== Segment start ==

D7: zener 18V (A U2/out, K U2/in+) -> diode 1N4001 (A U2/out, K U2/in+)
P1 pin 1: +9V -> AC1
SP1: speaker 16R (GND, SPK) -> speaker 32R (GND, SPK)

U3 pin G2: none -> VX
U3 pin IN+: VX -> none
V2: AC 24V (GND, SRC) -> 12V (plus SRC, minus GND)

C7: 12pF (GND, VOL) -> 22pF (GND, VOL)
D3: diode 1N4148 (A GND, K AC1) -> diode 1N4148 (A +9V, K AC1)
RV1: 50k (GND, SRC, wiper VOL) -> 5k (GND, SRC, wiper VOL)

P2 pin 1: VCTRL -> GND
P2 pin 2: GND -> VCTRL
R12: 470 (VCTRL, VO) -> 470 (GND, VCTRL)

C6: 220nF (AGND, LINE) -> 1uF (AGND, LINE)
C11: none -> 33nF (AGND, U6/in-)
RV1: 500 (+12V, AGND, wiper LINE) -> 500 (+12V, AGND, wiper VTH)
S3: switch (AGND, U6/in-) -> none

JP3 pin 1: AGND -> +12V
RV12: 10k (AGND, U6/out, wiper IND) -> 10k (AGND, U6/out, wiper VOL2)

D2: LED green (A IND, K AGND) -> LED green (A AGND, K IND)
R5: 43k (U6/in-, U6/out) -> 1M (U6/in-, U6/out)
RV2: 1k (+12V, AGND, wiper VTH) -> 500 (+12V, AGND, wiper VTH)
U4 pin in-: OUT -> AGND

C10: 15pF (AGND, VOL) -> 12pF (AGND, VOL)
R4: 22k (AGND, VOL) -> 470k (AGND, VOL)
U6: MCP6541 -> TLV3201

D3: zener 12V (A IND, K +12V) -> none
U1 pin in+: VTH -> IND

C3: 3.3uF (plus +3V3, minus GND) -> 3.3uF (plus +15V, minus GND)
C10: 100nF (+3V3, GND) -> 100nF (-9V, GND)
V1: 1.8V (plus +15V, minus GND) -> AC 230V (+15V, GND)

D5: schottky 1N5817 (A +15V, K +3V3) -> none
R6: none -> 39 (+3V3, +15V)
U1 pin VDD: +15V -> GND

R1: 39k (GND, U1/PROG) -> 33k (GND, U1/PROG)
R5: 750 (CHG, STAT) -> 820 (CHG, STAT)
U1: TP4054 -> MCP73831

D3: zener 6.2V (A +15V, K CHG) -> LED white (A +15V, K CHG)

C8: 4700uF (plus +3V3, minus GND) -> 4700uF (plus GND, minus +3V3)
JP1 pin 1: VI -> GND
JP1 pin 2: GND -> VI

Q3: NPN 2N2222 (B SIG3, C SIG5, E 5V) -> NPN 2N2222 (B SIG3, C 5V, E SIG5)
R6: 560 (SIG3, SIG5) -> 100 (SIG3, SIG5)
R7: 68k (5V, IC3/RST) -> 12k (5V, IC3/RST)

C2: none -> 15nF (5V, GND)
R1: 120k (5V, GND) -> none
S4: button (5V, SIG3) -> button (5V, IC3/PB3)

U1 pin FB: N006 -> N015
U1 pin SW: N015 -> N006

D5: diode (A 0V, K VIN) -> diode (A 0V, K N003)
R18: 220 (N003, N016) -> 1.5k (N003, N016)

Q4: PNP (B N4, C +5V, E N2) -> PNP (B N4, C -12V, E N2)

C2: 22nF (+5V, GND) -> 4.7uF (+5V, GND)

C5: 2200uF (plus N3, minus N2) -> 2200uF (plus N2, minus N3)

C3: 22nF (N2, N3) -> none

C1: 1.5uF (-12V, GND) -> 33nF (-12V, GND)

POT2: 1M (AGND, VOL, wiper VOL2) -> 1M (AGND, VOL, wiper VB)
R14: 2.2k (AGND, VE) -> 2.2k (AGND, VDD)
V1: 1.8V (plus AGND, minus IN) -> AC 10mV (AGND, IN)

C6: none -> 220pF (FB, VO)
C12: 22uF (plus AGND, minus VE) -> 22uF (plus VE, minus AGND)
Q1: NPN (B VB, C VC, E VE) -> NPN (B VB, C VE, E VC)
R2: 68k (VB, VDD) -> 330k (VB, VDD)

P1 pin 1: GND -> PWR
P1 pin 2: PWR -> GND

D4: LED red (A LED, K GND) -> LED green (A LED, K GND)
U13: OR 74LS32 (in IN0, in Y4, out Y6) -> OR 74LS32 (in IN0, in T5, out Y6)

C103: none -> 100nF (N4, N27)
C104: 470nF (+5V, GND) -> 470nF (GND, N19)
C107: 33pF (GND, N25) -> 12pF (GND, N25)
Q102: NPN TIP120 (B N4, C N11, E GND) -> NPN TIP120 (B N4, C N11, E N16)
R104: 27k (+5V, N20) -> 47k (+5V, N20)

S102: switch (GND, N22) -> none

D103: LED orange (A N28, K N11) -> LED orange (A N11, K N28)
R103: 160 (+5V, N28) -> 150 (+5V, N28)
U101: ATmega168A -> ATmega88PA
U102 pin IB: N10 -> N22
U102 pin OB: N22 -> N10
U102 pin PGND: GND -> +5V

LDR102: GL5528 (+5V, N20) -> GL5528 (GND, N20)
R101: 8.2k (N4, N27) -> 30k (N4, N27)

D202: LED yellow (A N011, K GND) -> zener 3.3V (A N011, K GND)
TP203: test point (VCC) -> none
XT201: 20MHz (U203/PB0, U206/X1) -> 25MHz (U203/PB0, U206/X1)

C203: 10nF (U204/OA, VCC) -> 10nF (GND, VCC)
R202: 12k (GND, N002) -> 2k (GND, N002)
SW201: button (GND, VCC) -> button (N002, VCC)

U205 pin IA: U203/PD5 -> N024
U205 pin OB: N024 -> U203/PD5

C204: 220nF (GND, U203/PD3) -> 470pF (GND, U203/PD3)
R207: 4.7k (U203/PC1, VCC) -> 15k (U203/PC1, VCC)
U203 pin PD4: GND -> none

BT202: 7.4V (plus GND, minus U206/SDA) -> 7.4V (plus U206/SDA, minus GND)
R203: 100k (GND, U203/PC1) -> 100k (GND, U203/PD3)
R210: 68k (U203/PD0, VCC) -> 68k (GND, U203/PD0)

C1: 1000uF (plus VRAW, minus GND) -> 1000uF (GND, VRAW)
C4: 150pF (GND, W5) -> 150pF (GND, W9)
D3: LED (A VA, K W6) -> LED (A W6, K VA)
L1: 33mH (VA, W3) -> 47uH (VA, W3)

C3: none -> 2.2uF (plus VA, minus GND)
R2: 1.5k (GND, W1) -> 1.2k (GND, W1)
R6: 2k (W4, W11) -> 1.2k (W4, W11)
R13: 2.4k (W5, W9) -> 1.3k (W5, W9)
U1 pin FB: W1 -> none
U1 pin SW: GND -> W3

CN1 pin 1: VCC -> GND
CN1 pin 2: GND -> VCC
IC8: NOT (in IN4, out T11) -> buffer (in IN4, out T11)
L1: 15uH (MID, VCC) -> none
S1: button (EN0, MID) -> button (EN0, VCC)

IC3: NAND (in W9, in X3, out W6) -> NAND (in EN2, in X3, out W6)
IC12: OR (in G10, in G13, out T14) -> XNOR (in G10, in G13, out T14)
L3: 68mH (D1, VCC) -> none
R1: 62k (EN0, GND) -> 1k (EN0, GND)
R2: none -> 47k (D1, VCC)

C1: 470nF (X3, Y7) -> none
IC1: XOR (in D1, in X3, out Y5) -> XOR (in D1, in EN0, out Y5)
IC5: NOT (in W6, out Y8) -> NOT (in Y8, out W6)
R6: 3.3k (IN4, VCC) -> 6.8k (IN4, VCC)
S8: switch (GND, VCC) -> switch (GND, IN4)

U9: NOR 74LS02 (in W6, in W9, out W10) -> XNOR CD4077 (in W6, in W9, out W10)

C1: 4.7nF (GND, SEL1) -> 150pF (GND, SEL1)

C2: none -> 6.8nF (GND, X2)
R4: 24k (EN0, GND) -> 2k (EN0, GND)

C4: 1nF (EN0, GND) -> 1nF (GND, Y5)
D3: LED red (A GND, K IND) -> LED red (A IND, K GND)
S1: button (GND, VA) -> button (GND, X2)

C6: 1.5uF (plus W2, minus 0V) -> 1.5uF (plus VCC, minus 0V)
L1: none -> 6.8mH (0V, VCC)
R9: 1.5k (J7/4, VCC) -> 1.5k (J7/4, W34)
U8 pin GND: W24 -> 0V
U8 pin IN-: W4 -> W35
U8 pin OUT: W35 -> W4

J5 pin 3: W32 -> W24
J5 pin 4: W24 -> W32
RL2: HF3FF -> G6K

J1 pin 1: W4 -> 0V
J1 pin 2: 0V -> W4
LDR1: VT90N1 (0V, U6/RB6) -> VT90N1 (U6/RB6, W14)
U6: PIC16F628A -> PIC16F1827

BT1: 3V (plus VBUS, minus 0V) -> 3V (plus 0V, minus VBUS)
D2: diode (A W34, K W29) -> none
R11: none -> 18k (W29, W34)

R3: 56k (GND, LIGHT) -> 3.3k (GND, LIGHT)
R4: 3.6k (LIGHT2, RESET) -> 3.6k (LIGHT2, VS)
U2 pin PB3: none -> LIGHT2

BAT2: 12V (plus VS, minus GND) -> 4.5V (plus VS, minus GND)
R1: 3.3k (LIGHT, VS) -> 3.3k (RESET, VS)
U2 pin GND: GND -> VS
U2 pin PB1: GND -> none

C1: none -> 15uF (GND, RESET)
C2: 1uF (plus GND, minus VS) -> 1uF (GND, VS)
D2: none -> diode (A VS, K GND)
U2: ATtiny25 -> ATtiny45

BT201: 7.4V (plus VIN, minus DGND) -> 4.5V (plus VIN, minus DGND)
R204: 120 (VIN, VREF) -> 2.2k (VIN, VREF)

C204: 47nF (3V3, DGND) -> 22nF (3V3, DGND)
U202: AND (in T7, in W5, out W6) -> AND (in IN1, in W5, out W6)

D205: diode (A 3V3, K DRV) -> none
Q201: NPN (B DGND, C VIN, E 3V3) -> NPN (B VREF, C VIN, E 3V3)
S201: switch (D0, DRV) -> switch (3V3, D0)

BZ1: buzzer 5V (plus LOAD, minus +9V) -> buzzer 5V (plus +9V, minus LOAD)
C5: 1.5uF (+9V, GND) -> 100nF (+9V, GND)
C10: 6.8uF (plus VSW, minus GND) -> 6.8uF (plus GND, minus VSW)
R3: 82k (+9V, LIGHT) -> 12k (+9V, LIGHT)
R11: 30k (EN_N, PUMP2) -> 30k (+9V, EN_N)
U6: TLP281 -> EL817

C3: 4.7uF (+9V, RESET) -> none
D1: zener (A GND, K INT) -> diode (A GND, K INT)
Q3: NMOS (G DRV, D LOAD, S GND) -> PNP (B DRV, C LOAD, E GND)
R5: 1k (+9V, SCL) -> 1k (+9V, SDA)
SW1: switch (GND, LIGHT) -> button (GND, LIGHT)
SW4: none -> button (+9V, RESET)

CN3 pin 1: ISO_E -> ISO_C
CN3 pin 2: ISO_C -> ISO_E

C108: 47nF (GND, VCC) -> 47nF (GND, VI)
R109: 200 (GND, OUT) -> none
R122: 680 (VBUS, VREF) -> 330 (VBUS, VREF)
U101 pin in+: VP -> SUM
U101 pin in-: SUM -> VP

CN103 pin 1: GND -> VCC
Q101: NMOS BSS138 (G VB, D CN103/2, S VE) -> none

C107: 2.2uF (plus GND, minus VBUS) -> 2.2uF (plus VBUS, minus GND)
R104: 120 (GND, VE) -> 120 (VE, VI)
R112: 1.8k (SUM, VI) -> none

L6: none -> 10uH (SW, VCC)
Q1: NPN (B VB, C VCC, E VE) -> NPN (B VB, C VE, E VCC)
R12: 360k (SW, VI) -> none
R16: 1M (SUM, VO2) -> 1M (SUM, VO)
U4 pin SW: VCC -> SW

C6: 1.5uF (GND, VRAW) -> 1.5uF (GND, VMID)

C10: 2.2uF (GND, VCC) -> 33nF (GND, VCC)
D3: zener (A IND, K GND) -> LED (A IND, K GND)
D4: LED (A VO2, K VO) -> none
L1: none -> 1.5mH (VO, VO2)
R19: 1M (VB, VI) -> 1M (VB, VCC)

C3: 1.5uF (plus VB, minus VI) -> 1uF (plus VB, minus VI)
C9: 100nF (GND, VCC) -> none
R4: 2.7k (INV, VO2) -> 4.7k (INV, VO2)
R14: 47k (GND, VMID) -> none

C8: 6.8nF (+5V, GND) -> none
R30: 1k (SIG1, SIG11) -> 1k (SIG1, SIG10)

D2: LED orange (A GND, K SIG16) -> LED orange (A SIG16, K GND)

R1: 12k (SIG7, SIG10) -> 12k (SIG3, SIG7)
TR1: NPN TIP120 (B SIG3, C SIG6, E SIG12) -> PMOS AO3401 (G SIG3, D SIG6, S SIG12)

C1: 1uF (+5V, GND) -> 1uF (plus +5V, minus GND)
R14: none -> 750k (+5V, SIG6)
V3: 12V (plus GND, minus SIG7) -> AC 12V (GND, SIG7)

== Segment end ==

Exercise directions
Referring to the material above, set down exactly the lines between the line with "R2: 1.5k (GND, W1) -> 1.2k (GND, W1)" and the line with "C6: 1.5uF (plus", inclusive, and no other lines.

Result
R2: 1.5k (GND, W1) -> 1.2k (GND, W1)
R6: 2k (W4, W11) -> 1.2k (W4, W11)
R13: 2.4k (W5, W9) -> 1.3k (W5, W9)
U1 pin FB: W1 -> none
U1 pin SW: GND -> W3

CN1 pin 1: VCC -> GND
CN1 pin 2: GND -> VCC
IC8: NOT (in IN4, out T11) -> buffer (in IN4, out T11)
L1: 15uH (MID, VCC) -> none
S1: button (EN0, MID) -> button (EN0, VCC)

IC3: NAND (in W9, in X3, out W6) -> NAND (in EN2, in X3, out W6)
IC12: OR (in G10, in G13, out T14) -> XNOR (in G10, in G13, out T14)
L3: 68mH (D1, VCC) -> none
R1: 62k (EN0, GND) -> 1k (EN0, GND)
R2: none -> 47k (D1, VCC)

C1: 470nF (X3, Y7) -> none
IC1: XOR (in D1, in X3, out Y5) -> XOR (in D1, in EN0, out Y5)
IC5: NOT (in W6, out Y8) -> NOT (in Y8, out W6)
R6: 3.3k (IN4, VCC) -> 6.8k (IN4, VCC)
S8: switch (GND, VCC) -> switch (GND, IN4)

U9: NOR 74LS02 (in W6, in W9, out W10) -> XNOR CD4077 (in W6, in W9, out W10)

C1: 4.7nF (GND, SEL1) -> 150pF (GND, SEL1)

C2: none -> 6.8nF (GND, X2)
R4: 24k (EN0, GND) -> 2k (EN0, GND)

C4: 1nF (EN0, GND) -> 1nF (GND, Y5)
D3: LED red (A GND, K IND) -> LED red (A IND, K GND)
S1: button (GND, VA) -> button (GND, X2)

C6: 1.5uF (plus W2, minus 0V) -> 1.5uF (plus VCC, minus 0V)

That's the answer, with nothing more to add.